Required action – Using "BUSY" as the search string, find the matching lines below and copy them.

[Entries taken from a collection]
= = = = = = =

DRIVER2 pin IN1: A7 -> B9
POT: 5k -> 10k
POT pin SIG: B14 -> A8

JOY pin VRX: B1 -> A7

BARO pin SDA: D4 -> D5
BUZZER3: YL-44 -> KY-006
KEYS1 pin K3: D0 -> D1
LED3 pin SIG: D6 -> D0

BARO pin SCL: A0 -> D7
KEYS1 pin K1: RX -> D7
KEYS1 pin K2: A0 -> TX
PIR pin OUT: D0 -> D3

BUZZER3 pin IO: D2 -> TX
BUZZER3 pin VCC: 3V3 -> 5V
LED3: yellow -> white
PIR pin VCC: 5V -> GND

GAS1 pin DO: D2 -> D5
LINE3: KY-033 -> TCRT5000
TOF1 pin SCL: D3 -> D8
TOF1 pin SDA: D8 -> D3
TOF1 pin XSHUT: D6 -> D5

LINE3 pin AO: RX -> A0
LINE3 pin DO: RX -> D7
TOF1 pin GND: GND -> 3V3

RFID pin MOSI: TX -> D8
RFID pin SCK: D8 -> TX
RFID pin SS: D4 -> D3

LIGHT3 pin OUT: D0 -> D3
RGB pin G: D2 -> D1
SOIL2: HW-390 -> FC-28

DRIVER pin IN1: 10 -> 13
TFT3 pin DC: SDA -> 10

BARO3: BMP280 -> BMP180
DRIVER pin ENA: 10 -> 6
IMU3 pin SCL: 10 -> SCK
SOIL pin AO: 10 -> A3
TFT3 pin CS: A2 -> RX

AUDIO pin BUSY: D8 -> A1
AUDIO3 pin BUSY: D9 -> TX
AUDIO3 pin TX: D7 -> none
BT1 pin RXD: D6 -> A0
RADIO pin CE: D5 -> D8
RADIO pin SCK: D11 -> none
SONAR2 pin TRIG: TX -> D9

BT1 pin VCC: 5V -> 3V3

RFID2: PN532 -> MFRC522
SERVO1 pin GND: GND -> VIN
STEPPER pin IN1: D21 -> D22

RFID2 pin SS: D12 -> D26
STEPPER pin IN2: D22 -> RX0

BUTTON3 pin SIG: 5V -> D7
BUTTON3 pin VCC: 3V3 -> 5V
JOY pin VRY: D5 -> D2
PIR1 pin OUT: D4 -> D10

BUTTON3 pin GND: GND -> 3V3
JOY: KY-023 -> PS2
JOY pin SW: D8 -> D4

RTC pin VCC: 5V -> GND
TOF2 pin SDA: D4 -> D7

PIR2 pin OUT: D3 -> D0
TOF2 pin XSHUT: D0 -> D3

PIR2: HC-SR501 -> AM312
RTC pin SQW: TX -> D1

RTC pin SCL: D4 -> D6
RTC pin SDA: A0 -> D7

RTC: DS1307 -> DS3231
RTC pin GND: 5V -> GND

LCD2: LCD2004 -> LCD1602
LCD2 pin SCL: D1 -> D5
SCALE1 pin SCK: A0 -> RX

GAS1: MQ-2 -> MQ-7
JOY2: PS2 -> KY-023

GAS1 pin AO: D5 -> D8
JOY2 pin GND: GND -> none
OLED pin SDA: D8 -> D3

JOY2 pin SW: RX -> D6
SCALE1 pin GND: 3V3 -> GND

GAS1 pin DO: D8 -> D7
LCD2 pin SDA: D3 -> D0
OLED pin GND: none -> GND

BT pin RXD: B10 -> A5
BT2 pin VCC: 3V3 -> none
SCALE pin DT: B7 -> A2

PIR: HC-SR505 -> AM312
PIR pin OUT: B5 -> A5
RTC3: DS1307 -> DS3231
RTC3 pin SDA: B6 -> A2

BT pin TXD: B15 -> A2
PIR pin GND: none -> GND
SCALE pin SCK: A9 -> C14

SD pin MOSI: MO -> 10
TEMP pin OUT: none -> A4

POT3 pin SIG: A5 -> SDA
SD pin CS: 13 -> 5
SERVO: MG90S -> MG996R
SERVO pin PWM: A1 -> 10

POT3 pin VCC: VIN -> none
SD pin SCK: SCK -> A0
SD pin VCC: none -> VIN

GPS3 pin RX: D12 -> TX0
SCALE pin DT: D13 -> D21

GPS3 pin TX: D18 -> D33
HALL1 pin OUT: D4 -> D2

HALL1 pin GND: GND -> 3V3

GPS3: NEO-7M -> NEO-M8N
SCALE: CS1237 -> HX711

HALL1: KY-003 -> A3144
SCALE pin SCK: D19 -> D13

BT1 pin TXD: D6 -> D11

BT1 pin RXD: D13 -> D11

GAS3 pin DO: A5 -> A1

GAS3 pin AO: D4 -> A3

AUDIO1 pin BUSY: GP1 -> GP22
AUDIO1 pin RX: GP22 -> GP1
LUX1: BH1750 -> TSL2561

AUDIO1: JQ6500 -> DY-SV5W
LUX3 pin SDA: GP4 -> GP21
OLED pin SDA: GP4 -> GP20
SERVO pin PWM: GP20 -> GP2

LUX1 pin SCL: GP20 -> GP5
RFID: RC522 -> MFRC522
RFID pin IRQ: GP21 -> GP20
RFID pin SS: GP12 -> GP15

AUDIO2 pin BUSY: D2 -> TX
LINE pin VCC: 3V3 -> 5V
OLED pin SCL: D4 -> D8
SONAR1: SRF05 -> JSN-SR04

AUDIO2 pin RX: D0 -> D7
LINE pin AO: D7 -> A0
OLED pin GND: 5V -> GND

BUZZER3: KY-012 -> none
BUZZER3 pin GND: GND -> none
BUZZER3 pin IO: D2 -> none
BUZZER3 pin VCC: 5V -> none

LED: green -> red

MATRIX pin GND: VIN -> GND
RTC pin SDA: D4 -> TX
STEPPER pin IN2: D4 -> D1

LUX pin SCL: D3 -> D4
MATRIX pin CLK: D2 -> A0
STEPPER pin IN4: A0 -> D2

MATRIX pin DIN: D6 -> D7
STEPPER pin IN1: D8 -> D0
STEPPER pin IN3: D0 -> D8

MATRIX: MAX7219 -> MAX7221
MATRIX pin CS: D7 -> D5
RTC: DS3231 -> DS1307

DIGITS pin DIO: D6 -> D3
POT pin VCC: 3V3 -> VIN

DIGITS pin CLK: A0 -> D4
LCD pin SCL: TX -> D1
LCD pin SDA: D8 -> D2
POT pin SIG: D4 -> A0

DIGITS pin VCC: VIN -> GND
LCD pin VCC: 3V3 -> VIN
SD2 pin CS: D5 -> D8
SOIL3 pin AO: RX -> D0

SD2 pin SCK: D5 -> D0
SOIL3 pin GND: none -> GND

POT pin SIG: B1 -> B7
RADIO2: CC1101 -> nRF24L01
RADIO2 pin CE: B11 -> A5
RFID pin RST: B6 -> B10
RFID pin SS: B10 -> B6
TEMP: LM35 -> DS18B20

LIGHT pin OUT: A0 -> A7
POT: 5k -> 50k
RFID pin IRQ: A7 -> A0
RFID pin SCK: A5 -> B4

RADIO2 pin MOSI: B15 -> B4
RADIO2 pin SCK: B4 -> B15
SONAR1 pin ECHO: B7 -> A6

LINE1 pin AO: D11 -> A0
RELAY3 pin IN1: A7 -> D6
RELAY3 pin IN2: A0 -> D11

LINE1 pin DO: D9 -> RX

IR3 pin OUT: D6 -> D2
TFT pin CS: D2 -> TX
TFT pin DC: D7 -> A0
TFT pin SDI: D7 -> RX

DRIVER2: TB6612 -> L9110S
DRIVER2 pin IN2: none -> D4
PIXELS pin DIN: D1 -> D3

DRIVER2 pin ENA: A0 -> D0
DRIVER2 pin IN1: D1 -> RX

= = = = = = =

Response for this exercise –
AUDIO pin BUSY: D8 -> A1
AUDIO3 pin BUSY: D9 -> TX
AUDIO1 pin BUSY: GP1 -> GP22
AUDIO2 pin BUSY: D2 -> TX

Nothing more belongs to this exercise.